The problem
Below are records; reproduce exactly the lines from the one containing "L1: 4.7mH (N8, N31) -> none" through the end, both included, and only those.

[Before-and-after change data]
○ ○ ○ ○ ○

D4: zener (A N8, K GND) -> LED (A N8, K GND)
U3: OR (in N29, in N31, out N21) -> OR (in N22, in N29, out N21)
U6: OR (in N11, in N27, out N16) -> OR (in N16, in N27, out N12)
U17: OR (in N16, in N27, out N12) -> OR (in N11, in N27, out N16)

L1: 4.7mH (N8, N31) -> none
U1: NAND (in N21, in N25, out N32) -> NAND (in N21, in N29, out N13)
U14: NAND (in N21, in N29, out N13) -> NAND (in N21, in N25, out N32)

○ ○ ○ ○ ○

Task response
L1: 4.7mH (N8, N31) -> none
U1: NAND (in N21, in N25, out N32) -> NAND (in N21, in N29, out N13)
U14: NAND (in N21, in N29, out N13) -> NAND (in N21, in N25, out N32)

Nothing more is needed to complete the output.